Exercise brief:
Restrict the output to the lines below starting at the one that contains "none -> purple plate A10:A11 level 1" and ending at the one that contains "cyan plate F3", and restate them word for word, both ends included.

==== Records

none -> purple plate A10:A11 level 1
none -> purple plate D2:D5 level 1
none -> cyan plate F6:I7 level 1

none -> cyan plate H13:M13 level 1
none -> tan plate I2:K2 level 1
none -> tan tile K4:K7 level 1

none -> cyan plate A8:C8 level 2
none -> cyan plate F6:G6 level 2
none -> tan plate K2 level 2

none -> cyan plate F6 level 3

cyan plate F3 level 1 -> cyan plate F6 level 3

========
==== Records

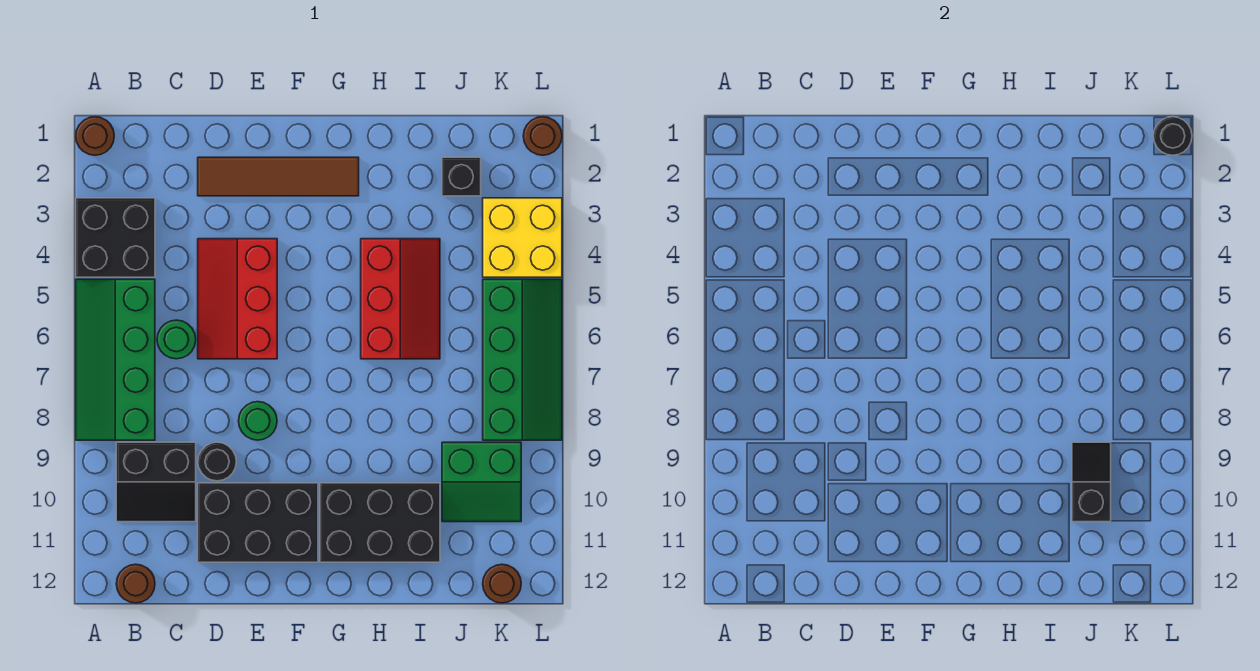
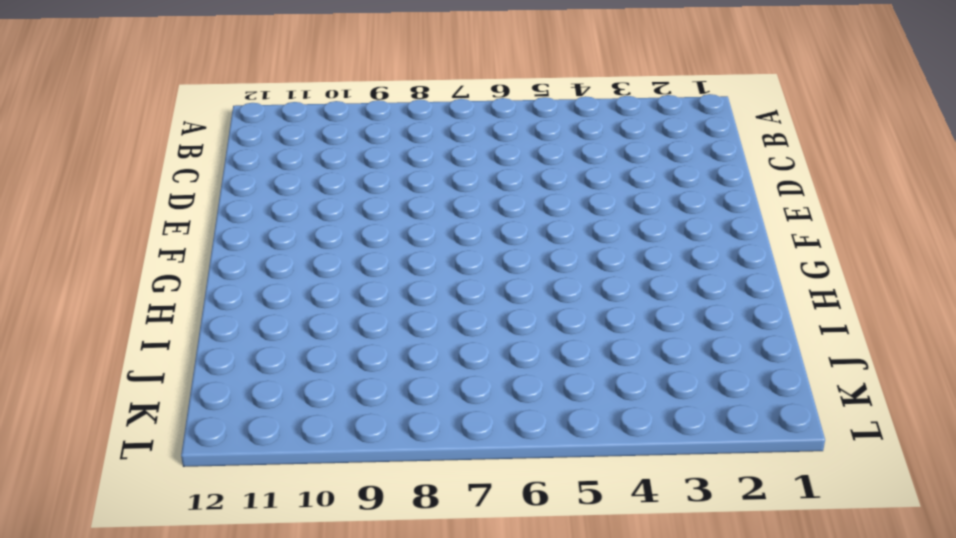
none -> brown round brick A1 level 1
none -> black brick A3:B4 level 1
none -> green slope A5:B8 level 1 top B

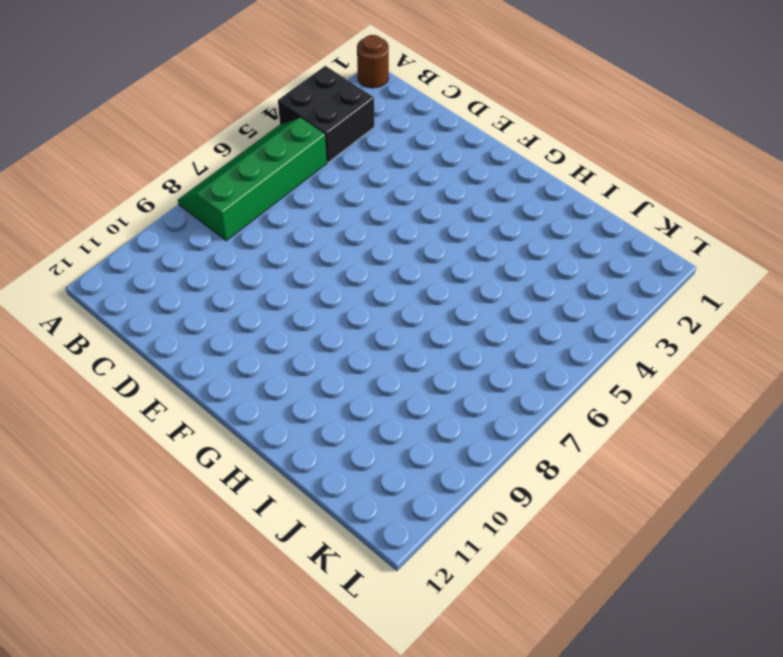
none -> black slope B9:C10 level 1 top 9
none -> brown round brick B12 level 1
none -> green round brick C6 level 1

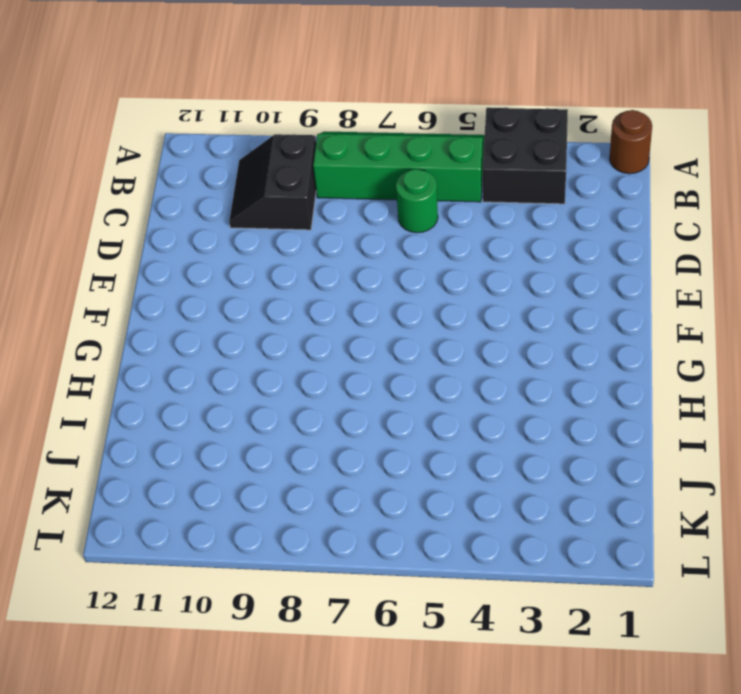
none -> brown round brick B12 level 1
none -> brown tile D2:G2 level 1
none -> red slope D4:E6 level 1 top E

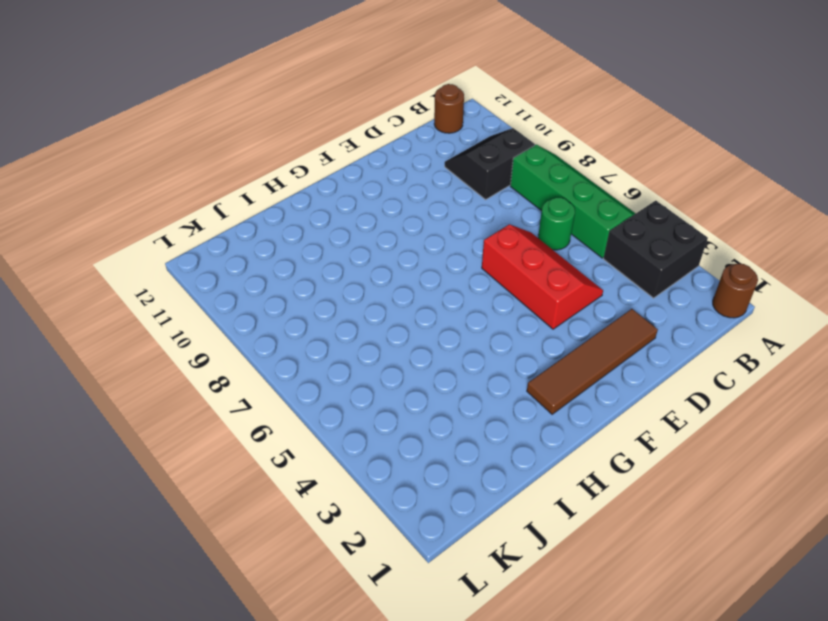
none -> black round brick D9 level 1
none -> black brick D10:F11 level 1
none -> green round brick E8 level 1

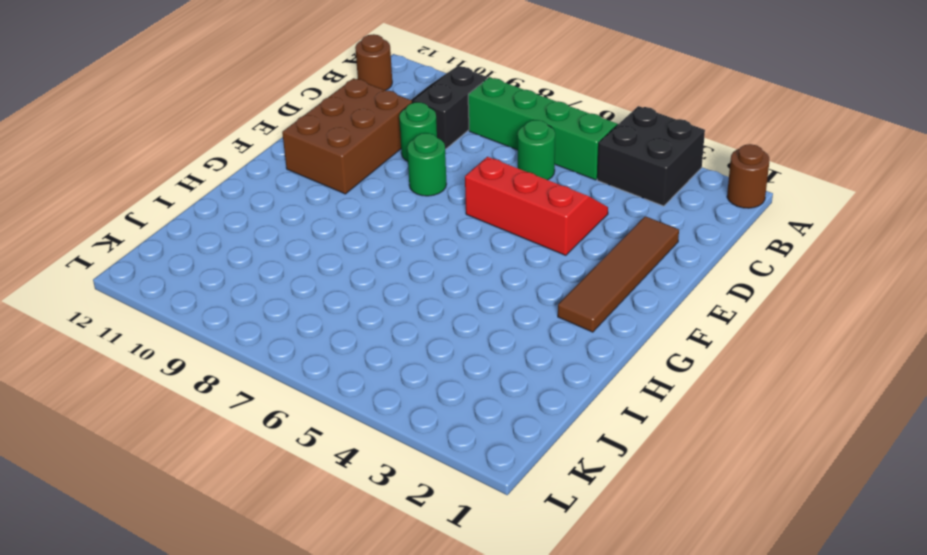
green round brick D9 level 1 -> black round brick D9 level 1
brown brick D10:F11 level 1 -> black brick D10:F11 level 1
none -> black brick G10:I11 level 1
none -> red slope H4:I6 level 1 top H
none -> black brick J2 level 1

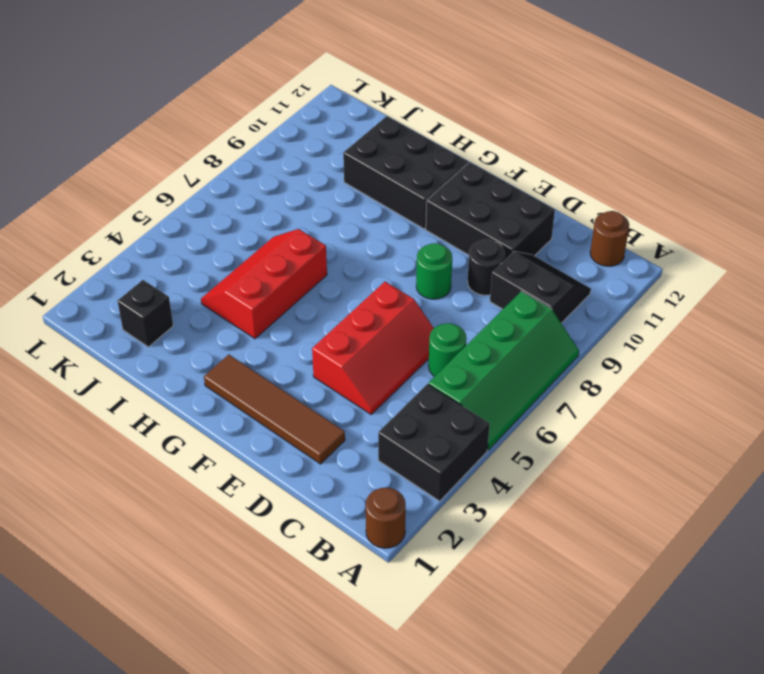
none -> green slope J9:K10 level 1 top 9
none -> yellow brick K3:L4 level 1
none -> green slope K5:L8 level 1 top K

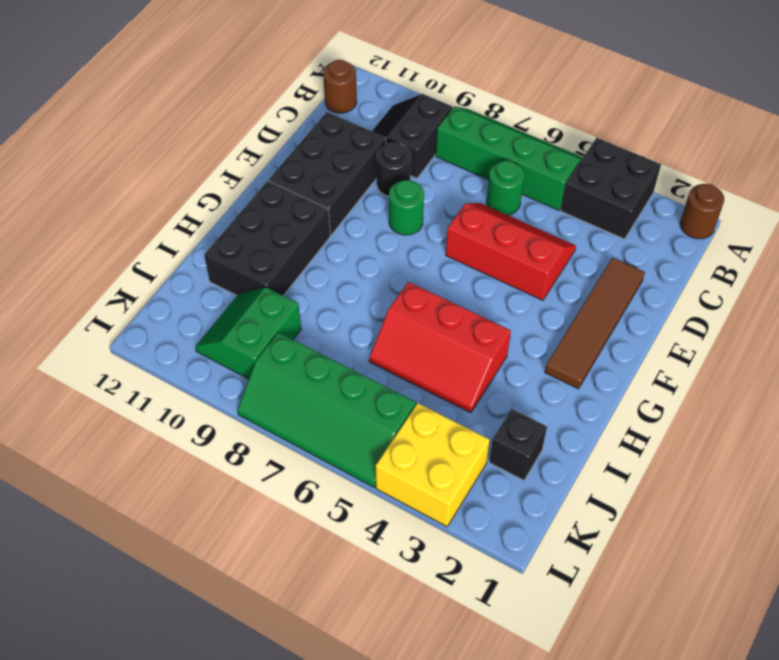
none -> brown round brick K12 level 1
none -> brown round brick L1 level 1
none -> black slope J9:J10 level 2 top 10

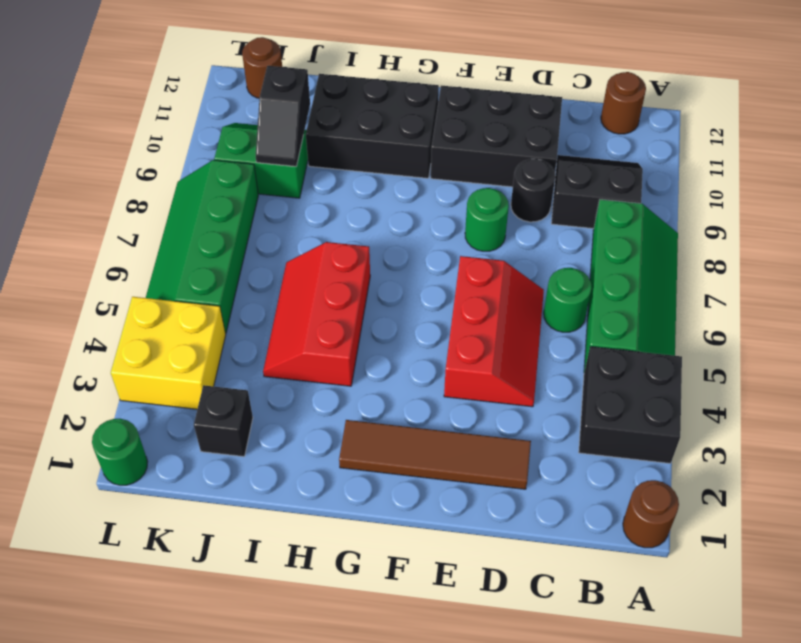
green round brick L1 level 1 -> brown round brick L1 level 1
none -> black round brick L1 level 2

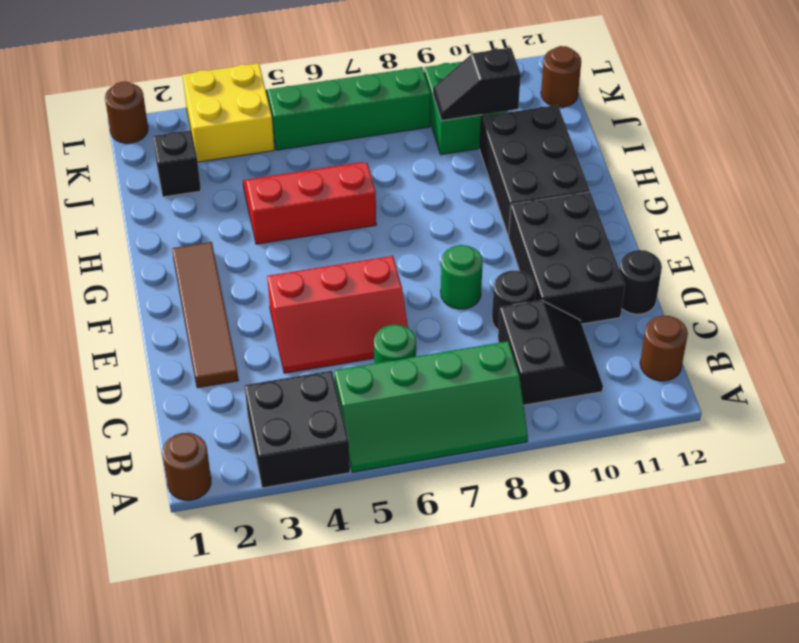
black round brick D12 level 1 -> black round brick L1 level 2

========

Solved problem:
none -> purple plate A10:A11 level 1
none -> purple plate D2:D5 level 1
none -> cyan plate F6:I7 level 1

none -> cyan plate H13:M13 level 1
none -> tan plate I2:K2 level 1
none -> tan tile K4:K7 level 1

none -> cyan plate A8:C8 level 2
none -> cyan plate F6:G6 level 2
none -> tan plate K2 level 2

none -> cyan plate F6 level 3

cyan plate F3 level 1 -> cyan plate F6 level 3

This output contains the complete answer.